Detected change data:
########

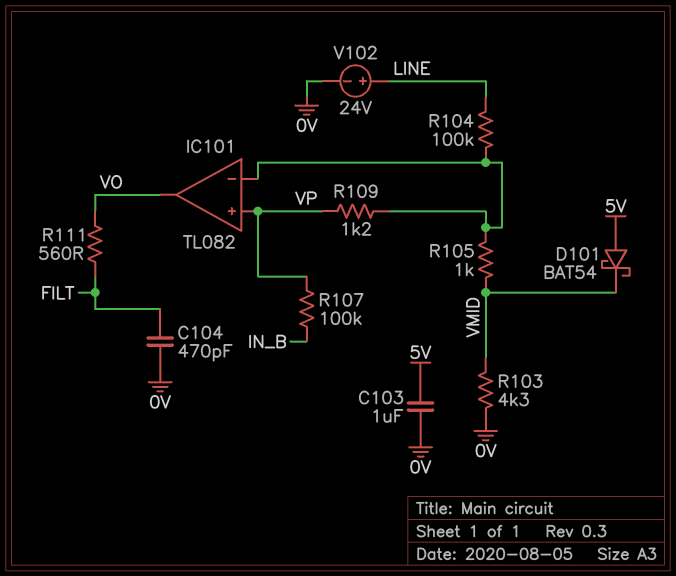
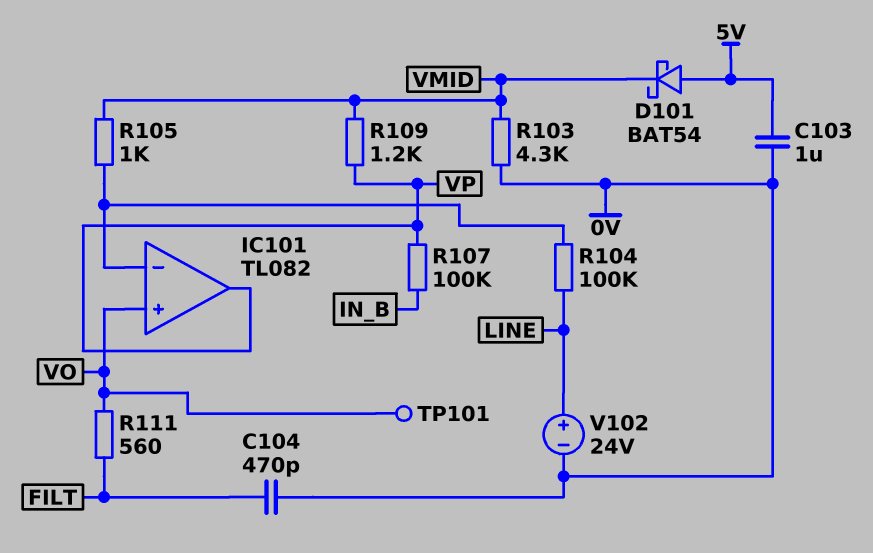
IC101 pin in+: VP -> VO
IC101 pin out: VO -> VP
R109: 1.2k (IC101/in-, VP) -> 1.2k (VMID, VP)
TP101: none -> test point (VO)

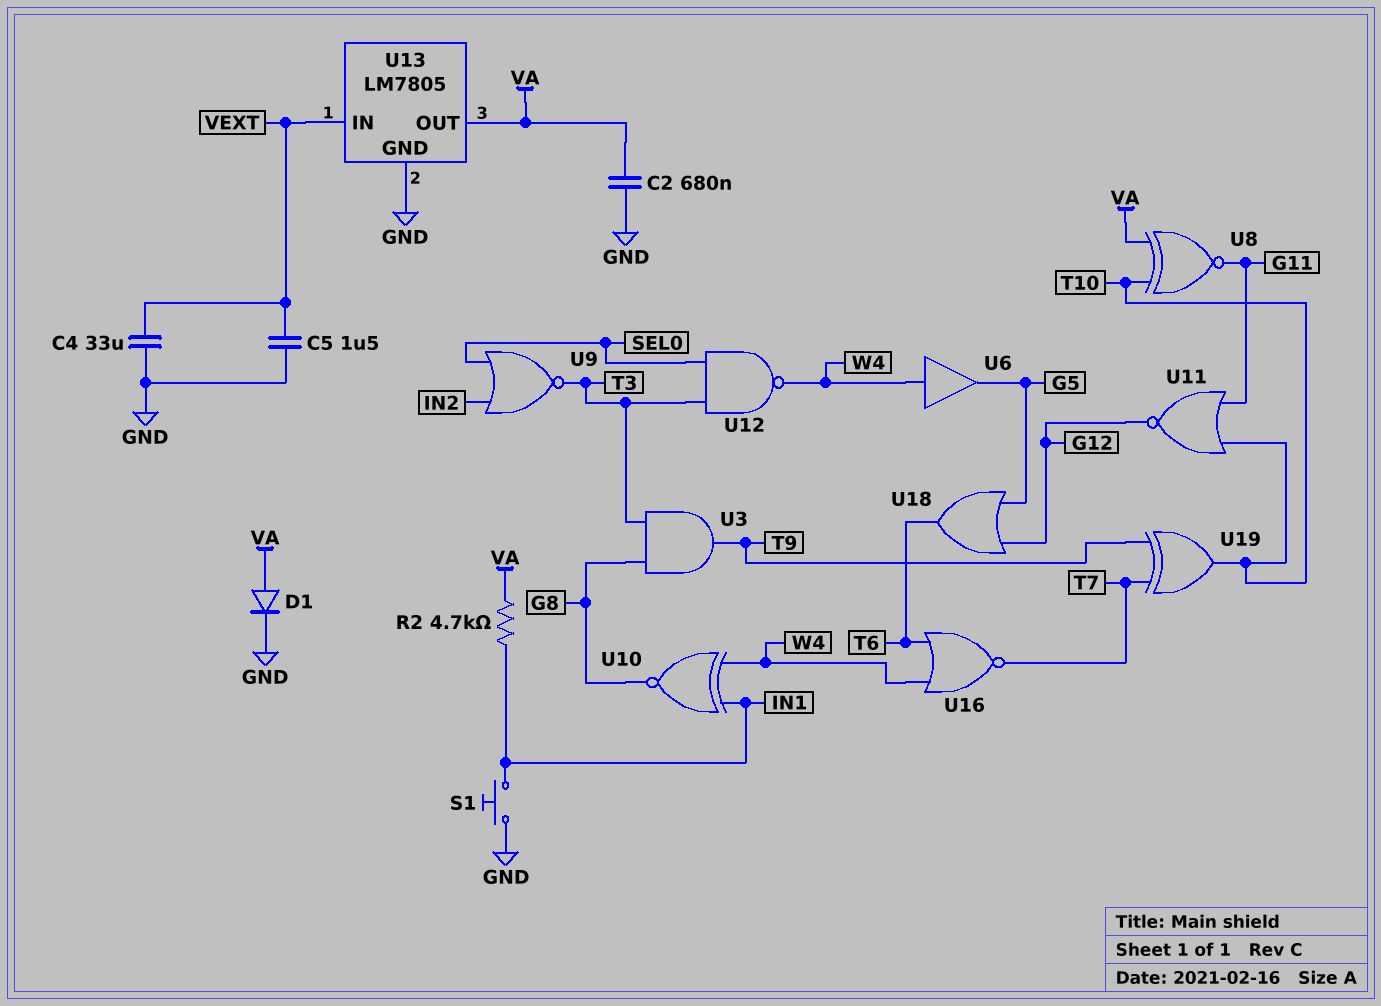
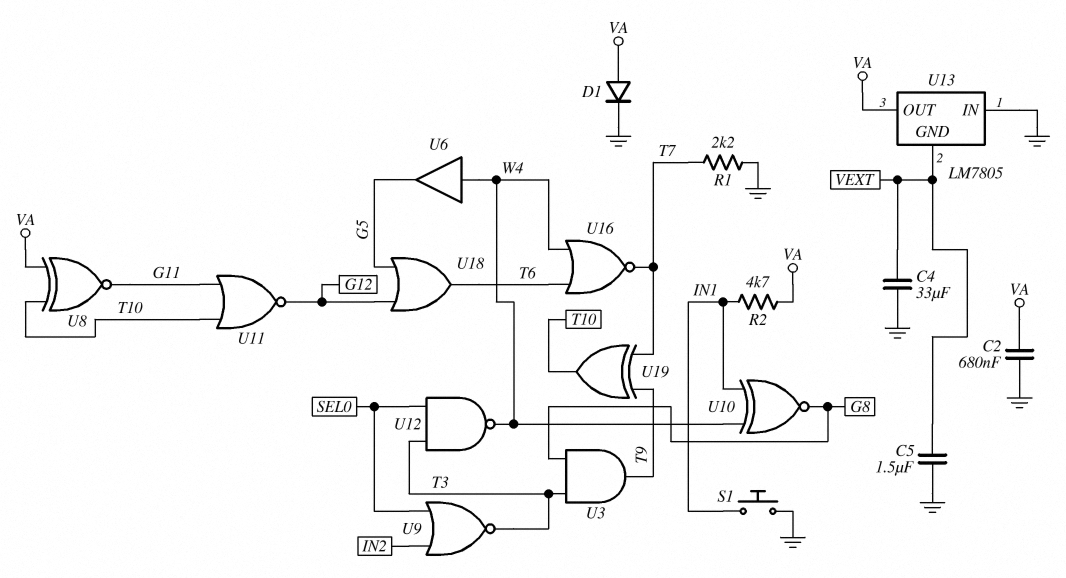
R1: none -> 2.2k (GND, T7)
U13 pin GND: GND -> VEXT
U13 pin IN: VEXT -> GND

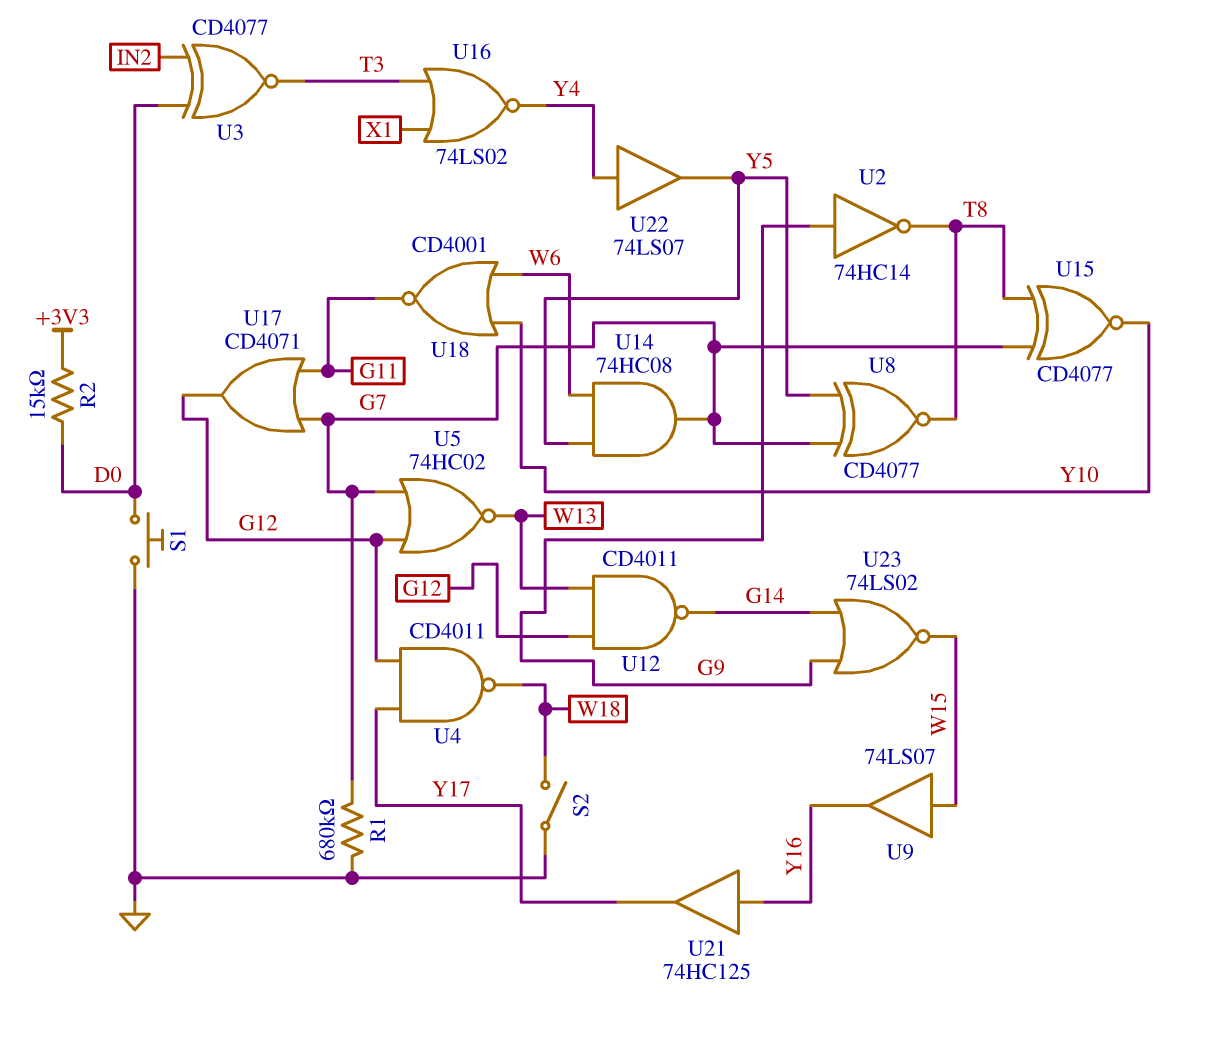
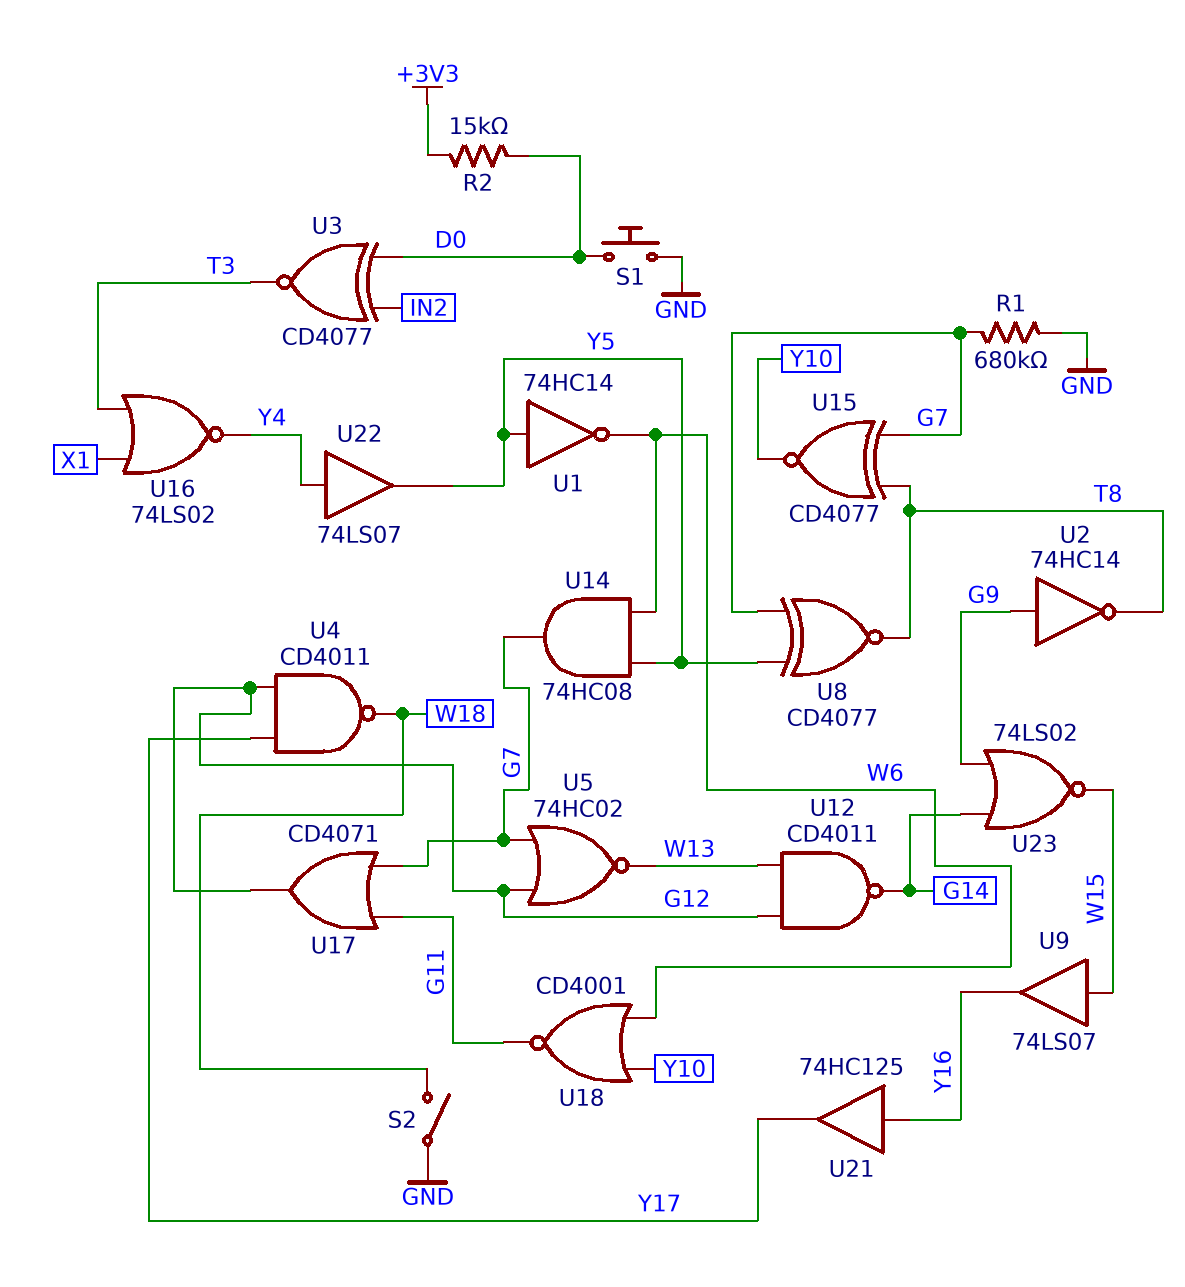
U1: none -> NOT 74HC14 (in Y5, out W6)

########

Required action
Looking over the records, find each line with the word "VEXT" and copy it.

Exercise result
U13 pin GND: GND -> VEXT
U13 pin IN: VEXT -> GND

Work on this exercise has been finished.